▶ PROBLEM TO WORK ON
Produce a word-for-word copy of the listing below without its pictures.

▶ EXCERPTED DATA
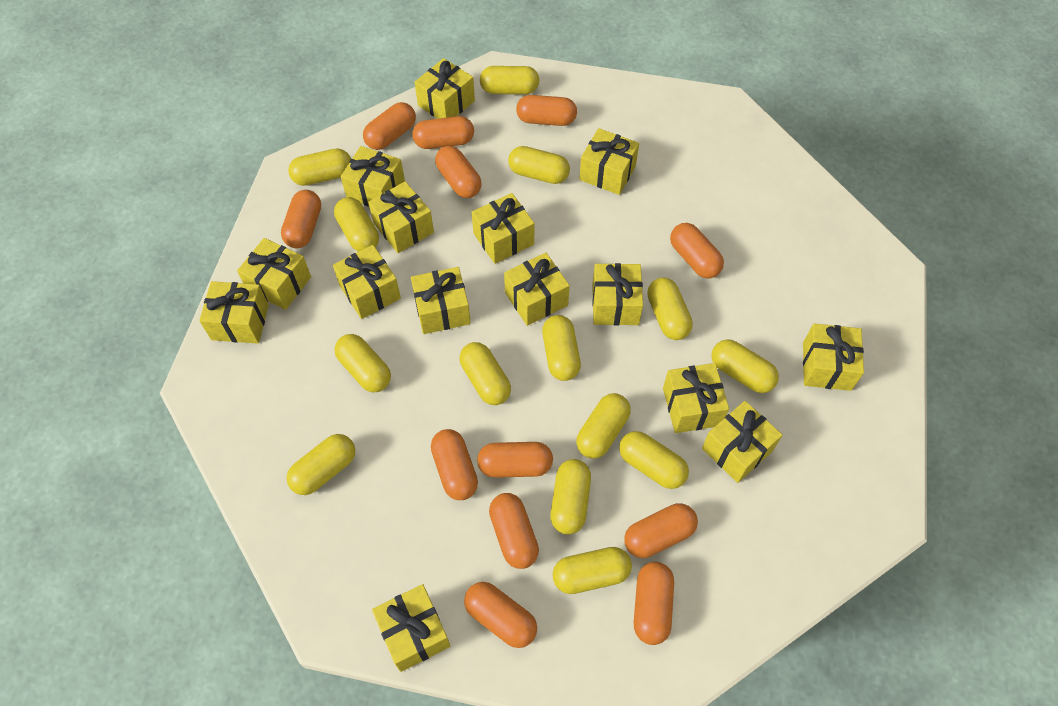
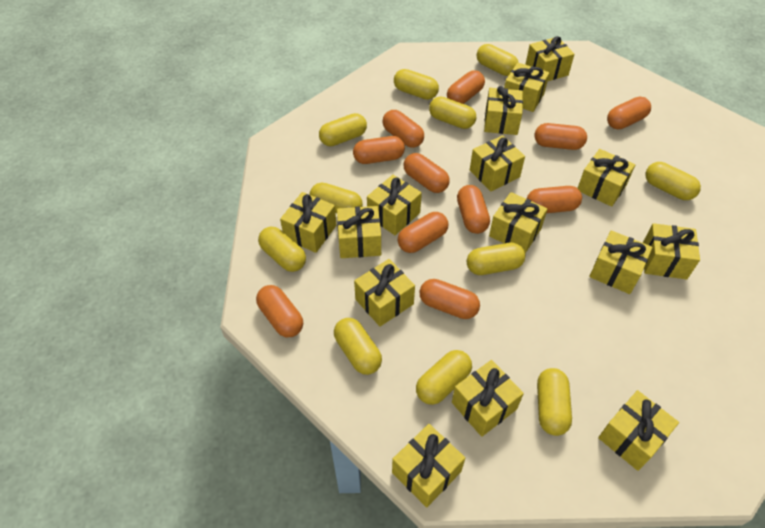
orange capsule: 12 -> 11
yellow capsule: 14 -> 11

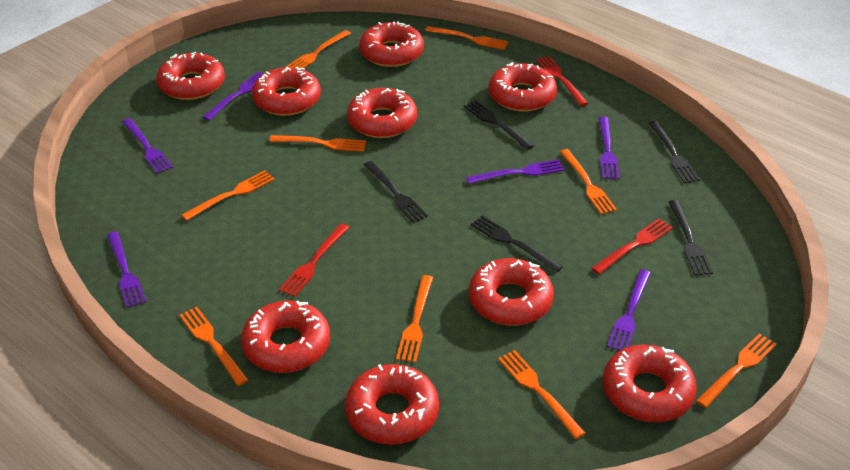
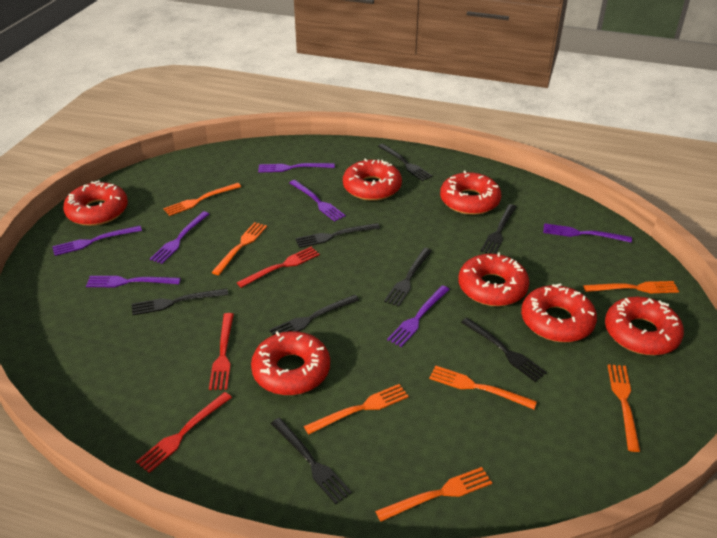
black fork: 5 -> 8
orange fork: 9 -> 7
purple fork: 6 -> 7
red donut: 9 -> 7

▶ OUTPUT OF THE EXERCISE
orange capsule: 12 -> 11
yellow capsule: 14 -> 11

black fork: 5 -> 8
orange fork: 9 -> 7
purple fork: 6 -> 7
red donut: 9 -> 7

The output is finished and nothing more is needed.